▶ Data excerpts:
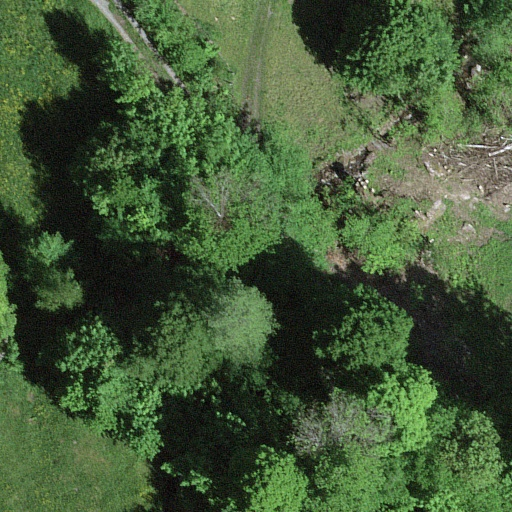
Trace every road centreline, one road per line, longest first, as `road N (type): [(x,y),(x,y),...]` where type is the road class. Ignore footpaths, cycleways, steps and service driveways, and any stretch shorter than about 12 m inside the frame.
road 1 (track): [(511,498),(307,335),(262,271),(259,165)]
road 2 (track): [(109,0),(259,165)]
road 3 (track): [(259,165),(277,0)]
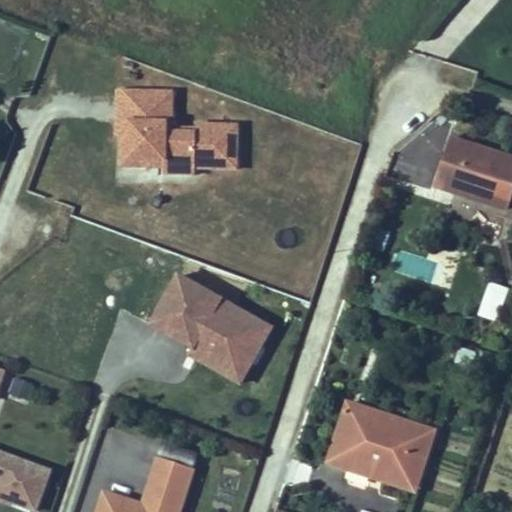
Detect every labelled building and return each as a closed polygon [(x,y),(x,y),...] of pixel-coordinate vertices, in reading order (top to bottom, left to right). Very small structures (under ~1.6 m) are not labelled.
[(171,92),(116,90),(115,134),(120,135),(120,159),(163,160),(163,167),(193,168),(194,161),(234,162),(235,125),(170,124),(171,92)] [(511,158),(451,139),(438,180),(476,193),(474,199),(507,210),(511,195),(511,158)] [(438,180),(436,187),(474,199),(476,193),(438,180)] [(240,384),(272,330),(180,277),(152,325),(193,349),(189,355),(240,384)] [(503,307),(509,286),(492,281),(486,302),(503,307)] [(459,349),(448,380),(465,385),(475,354),(459,349)] [(29,401),(35,383),(15,376),(9,394),(29,401)] [(348,404),(345,414),(365,420),(368,410),(348,404)] [(352,463),(418,484),(435,432),(368,410),(365,420),(345,414),(329,463),(350,470),(352,463)] [(447,421),(435,461),(465,470),(477,430),(447,421)] [(0,498),(36,511),(50,472),(0,453),(0,498)] [(180,511),(193,472),(158,461),(144,506),(104,493),(98,511),(180,511)] [(352,463),(350,470),(415,491),(418,484),(352,463)]
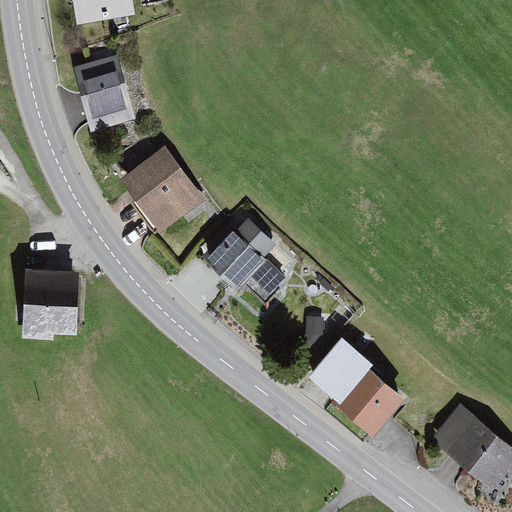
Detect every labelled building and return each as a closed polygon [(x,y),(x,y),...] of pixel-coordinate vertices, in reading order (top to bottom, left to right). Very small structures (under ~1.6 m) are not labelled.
[(136,0),(76,0),(79,23),(139,16),(136,0)] [(124,70),(79,78),(90,138),(135,130),(124,70)] [(169,158),(127,188),(163,237),(205,207),(169,158)] [(267,239),(245,218),(203,262),(240,296),(253,283),(271,299),(287,282),(255,252),(267,239)] [(87,279),(31,278),(29,335),(85,337),(87,279)] [(404,401),(344,350),(321,377),(339,393),(334,399),(377,434),(404,401)] [(511,487),(511,450),(459,411),(433,445),(504,499),(511,487)]
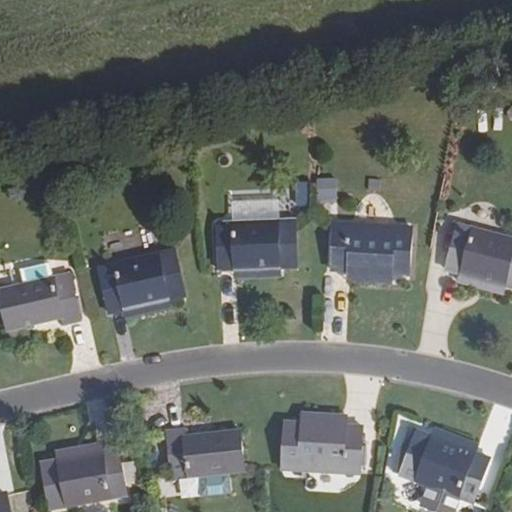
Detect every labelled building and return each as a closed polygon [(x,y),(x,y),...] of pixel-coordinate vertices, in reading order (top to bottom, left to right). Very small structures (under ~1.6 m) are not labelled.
[(308,204),(308,181),(294,181),(295,204),(308,204)] [(284,203),(234,205),(235,224),(284,221),(284,203)] [(220,224),(221,271),(236,271),(284,269),(299,269),(298,220),(284,221),(235,224),(220,224)] [(333,271),(350,273),(396,275),(412,276),(414,228),(336,223),(333,271)] [(448,271),(463,275),(508,287),(511,287),(511,239),(461,226),(448,271)] [(111,314),(125,310),(172,300),(187,297),(177,251),(101,268),(111,314)] [(52,263),(22,270),(26,285),(55,278),(52,263)] [(284,279),(284,269),(236,271),(236,281),(284,279)] [(395,286),(396,275),(350,273),(349,283),(395,286)] [(83,322),(72,274),(26,285),(1,290),(10,331),(65,319),(66,326),(83,322)] [(505,297),(508,287),(463,275),(461,285),(505,297)] [(175,310),(172,300),(125,310),(127,320),(175,310)] [(350,415),(303,412),(302,423),(350,426),(350,415)] [(361,475),(365,428),(350,426),(302,423),(287,423),(285,471),(361,475)] [(482,444),(438,428),(435,438),(479,454),(482,444)] [(186,431),(169,433),(174,481),(201,478),(232,475),(247,473),(242,431),(187,437),(186,431)] [(476,504),(492,459),(479,454),(435,438),(419,432),(402,476),(476,504)] [(104,442),(57,451),(59,460),(106,452),(104,442)] [(129,496),(120,450),(106,452),(59,460),(43,463),(52,509),(129,496)] [(234,496),(232,475),(201,478),(204,499),(234,496)] [(0,511),(12,511),(9,495),(0,496),(0,511)]
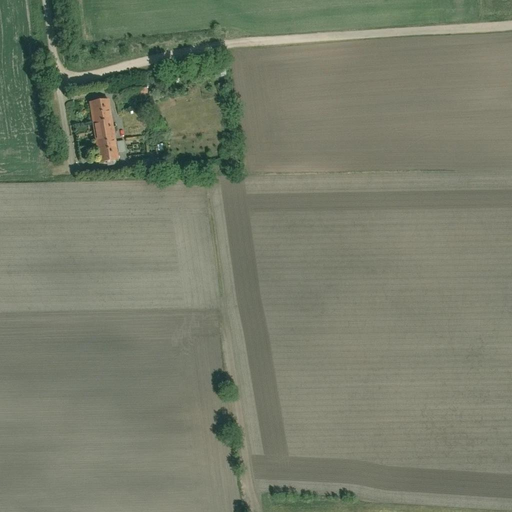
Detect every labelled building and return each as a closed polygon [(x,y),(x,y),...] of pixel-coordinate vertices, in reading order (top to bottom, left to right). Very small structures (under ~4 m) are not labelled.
[(224,59),(196,62),(198,81),(226,77),(224,59)] [(118,86),(120,101),(152,95),(149,80),(118,86)] [(89,104),(99,163),(118,160),(108,101),(89,104)] [(126,141),(127,154),(146,152),(145,139),(126,141)] [(120,154),(127,153),(125,142),(118,143),(120,154)] [(145,161),(145,170),(163,170),(163,160),(145,161)]
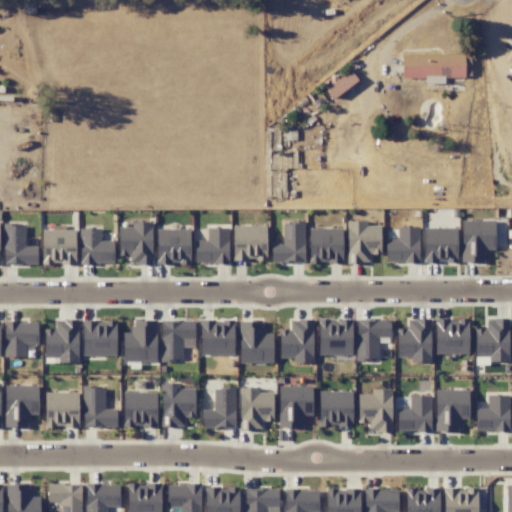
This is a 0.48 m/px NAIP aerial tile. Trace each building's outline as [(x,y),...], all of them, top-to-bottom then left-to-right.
[(401,55),(401,79),(444,80),(444,77),(470,77),(471,55),(401,55)] [(357,80),(349,70),(325,89),(332,99),(357,80)] [(460,221),(461,263),(485,262),(485,250),(494,250),(494,220),(460,221)] [(380,255),(380,225),(366,226),(366,221),(346,221),(347,263),(369,263),(369,255),(380,255)] [(2,222),(3,265),(37,264),(36,246),(24,247),(24,222),(2,222)] [(151,264),(151,222),(130,222),(130,227),(117,227),(117,255),(129,255),(129,264),(151,264)] [(303,262),(304,222),(282,222),(282,244),(270,244),(270,262),(303,262)] [(228,263),(227,224),(206,224),(206,240),(194,241),(194,263),(228,263)] [(266,225),(233,225),(232,260),(265,260),(266,225)] [(308,228),(308,263),(342,262),(341,227),(308,228)] [(385,239),(385,262),(418,262),(418,227),(397,227),(397,240),(385,239)] [(41,228),(41,264),(75,264),(75,229),(41,228)] [(79,264),(113,263),(112,241),(101,241),(100,228),(78,229),(79,264)] [(156,264),(190,263),(189,228),(155,229),(156,264)] [(456,262),(456,228),(422,228),(423,263),(456,262)] [(355,321),(356,360),(378,359),(377,337),(389,337),(389,317),(367,318),(367,320),(355,321)] [(474,328),(474,362),(508,363),(508,317),(485,317),(485,328),(474,328)] [(122,333),(121,361),(155,362),(156,319),(131,318),(131,333),(122,333)] [(351,354),(351,318),(318,319),(318,354),(351,354)] [(467,318),(434,319),(434,354),(468,353),(467,318)] [(43,329),(44,363),(78,362),(77,319),(53,319),(53,329),(43,329)] [(194,347),(194,319),(171,319),(171,322),(160,322),(160,361),(182,361),(182,347),(194,347)] [(233,355),(233,319),(199,319),(199,355),(233,355)] [(429,319),(407,319),(407,328),(396,328),(396,357),(410,357),(410,362),(430,362),(429,319)] [(82,356),(115,355),(115,320),(81,321),(82,356)] [(272,363),(272,333),(263,334),(263,320),(238,320),(239,363),(272,363)] [(279,358),(292,357),(292,362),(313,362),(312,320),(290,321),(290,329),(278,329),(279,358)] [(4,357),(25,357),(24,342),(37,342),(36,321),(3,322),(4,357)] [(194,388),(180,389),(180,384),(160,384),(161,426),(183,426),(182,417),(194,417),(194,388)] [(4,385),(4,427),(28,427),(28,414),(37,415),(38,386),(4,385)] [(278,386),(278,428),(302,428),(302,414),(312,414),(311,385),(278,386)] [(116,426),(115,409),(104,409),(103,387),(82,387),(82,427),(116,426)] [(200,428),(235,427),(234,387),(213,388),(214,409),(200,409),(200,428)] [(272,392),(259,392),(259,387),(238,388),(239,430),(261,429),(261,422),(272,421),(272,392)] [(390,389),(370,389),(370,394),(357,394),(358,423),(369,422),(369,433),(391,432),(390,389)] [(434,431),(458,432),(459,418),(468,419),(468,390),(435,389),(434,431)] [(156,426),(156,391),(122,392),(122,427),(156,426)] [(352,391),(318,391),(318,426),(352,426),(352,391)] [(44,427),(78,427),(77,392),(44,392),(44,427)] [(508,431),(508,392),(487,392),(487,408),(475,408),(475,431),(508,431)] [(397,409),(396,431),(430,431),(430,396),(409,396),(409,409),(397,409)] [(80,511),(82,483),(47,482),(46,502),(60,502),(59,511),(80,511)] [(126,511),(159,511),(160,483),(127,483),(126,511)] [(166,484),(166,506),(183,505),(183,511),(179,511),(178,511),(200,511),(200,483),(166,484)] [(5,511),(39,511),(39,496),(30,496),(30,484),(5,484),(5,511)] [(237,511),(238,487),(204,487),(203,511),(237,511)] [(325,511),(358,511),(358,488),(325,489),(325,511)] [(438,511),(438,489),(405,488),(404,511),(438,511)] [(442,511),(476,511),(476,488),(442,488),(442,511)] [(277,511),(277,489),(244,489),(243,511),(277,511)] [(317,489),(283,489),(283,511),(305,511),(317,511),(317,489)] [(363,511),(384,511),(385,511),(396,511),(397,489),(364,489),(363,511)]
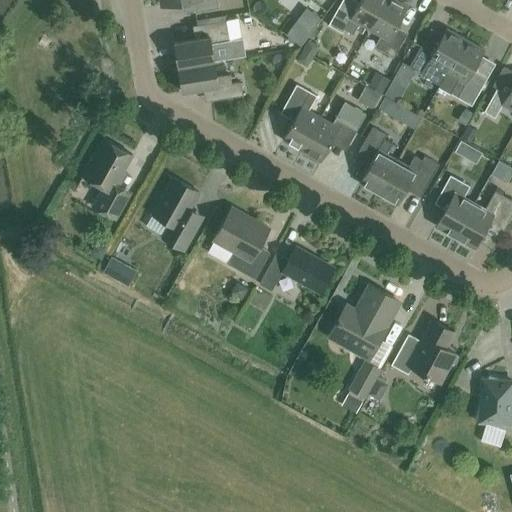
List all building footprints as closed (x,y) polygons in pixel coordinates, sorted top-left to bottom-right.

▶ Directions: Update the stretch from the start of the items through the line containing "road 3 (track): [(259,165),(277,0)]", replacing "centreline" with "centerline" and leaving everything else unchanged. Return only those lines, with the pictures omitted.

▶ Output of the exercise:
Trace every road centerline, one road per line, longest first, as `road N (type): [(x,y),(x,y),...]` where type is the road class. Ignore footpaths, cycleways, steps and service driveways, and any stretch shorter than about 12 m inside the frame.
road 1 (track): [(511,498),(307,335),(262,271),(259,165)]
road 2 (track): [(109,0),(259,165)]
road 3 (track): [(259,165),(277,0)]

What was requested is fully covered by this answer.